**Activity:** An exact repetition of the data is required; no picture should appear in it.

(Object tracking records)

#####

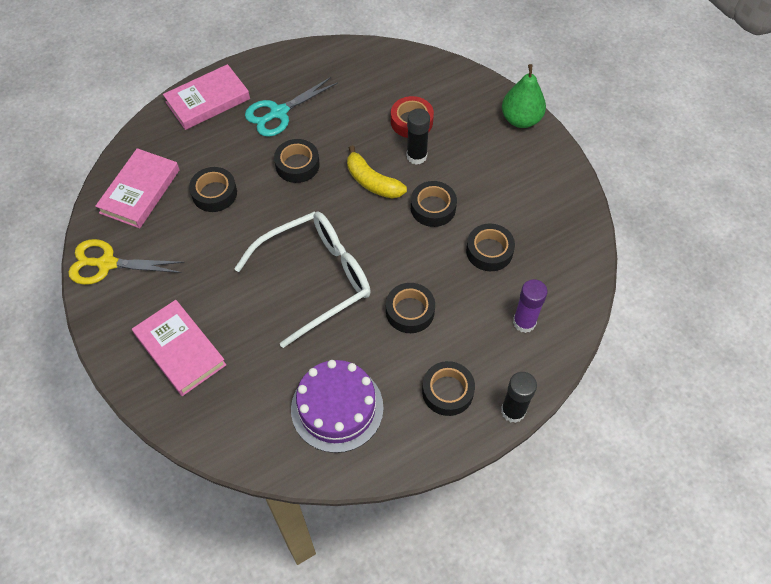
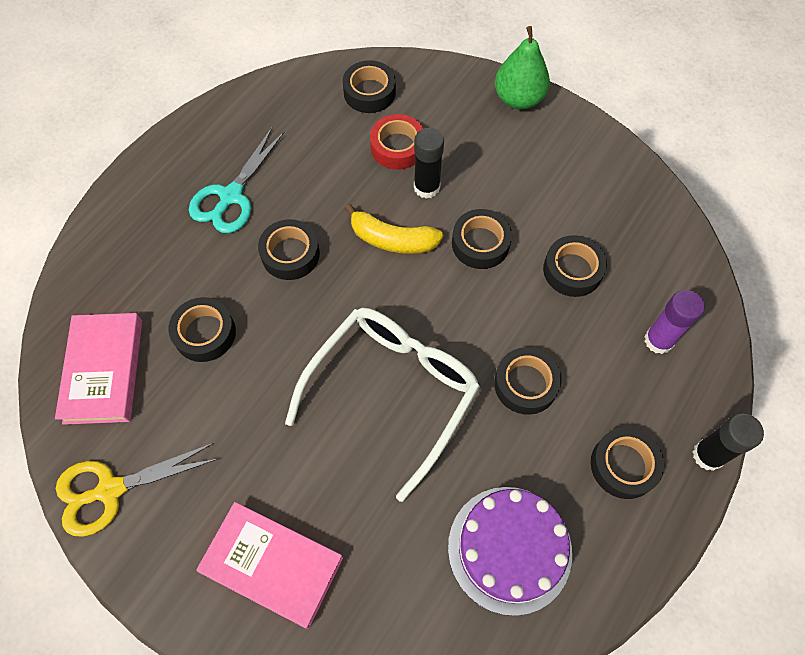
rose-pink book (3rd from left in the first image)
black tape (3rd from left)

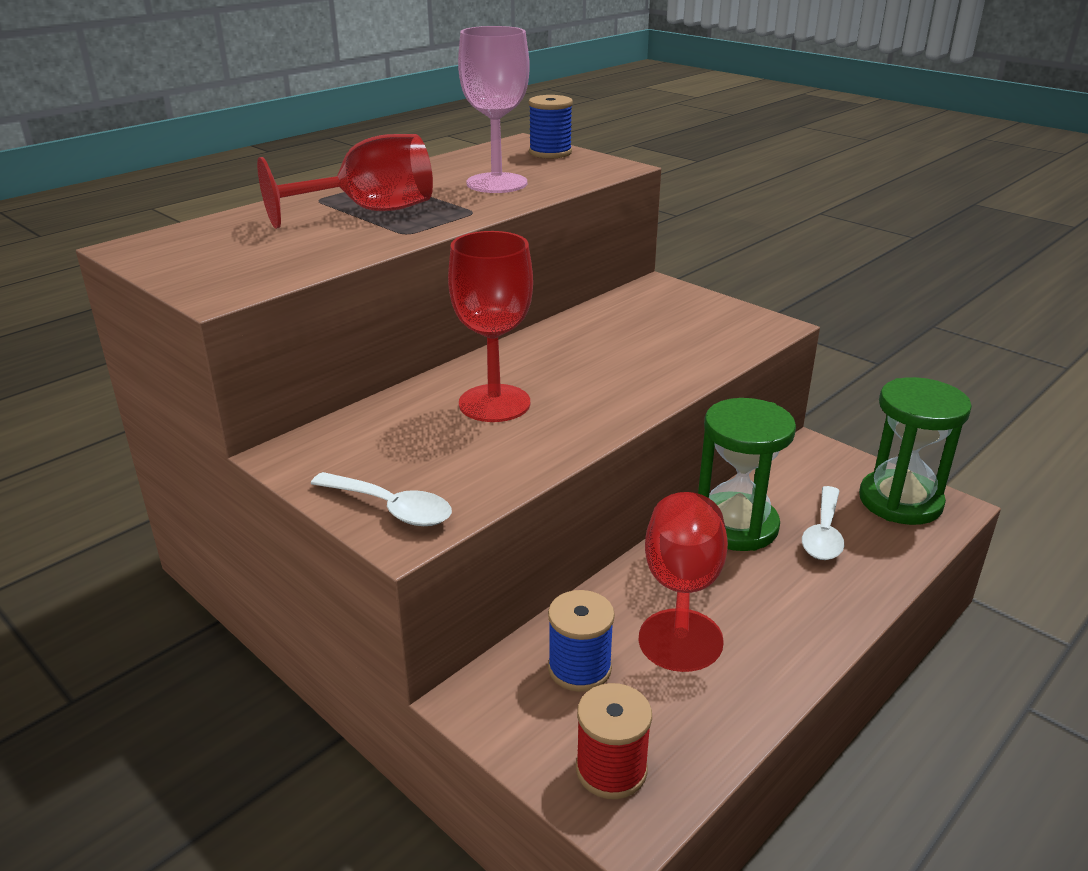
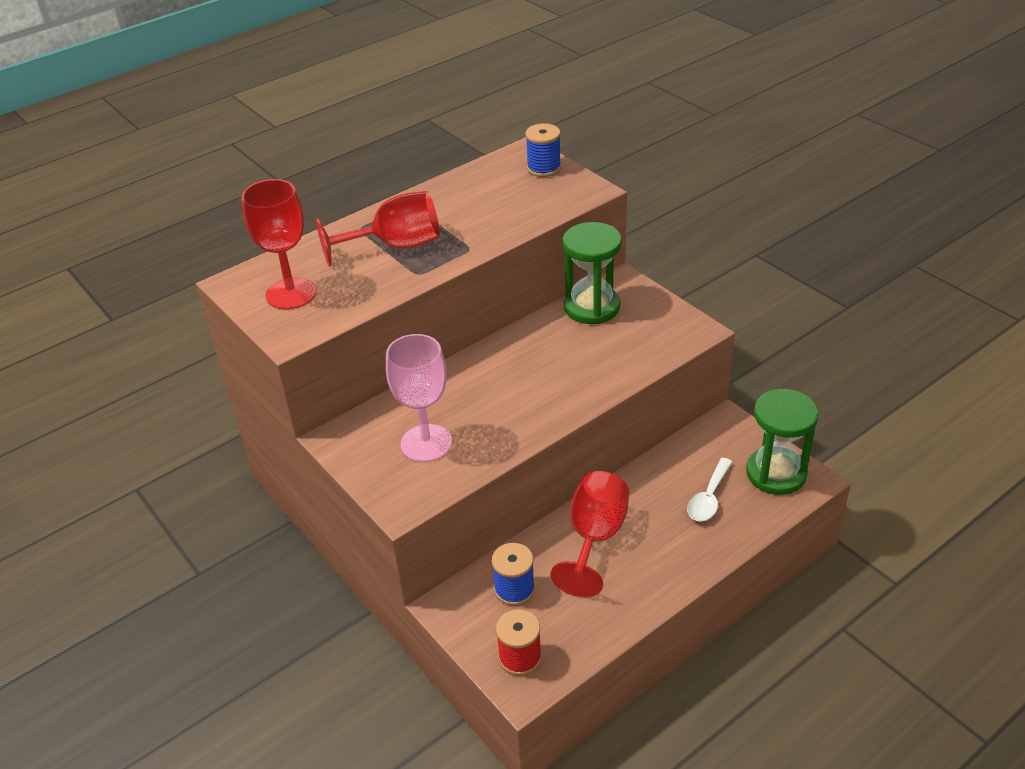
snow-white tablespoon (1st from left in the first image)
scarlet goblet (1st from left)
rose-pink goblet
leaf-green sandglass (1st from left)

#####

**Written answer:**
rose-pink book (3rd from left in the first image)
black tape (3rd from left)

snow-white tablespoon (1st from left in the first image)
scarlet goblet (1st from left)
rose-pink goblet
leaf-green sandglass (1st from left)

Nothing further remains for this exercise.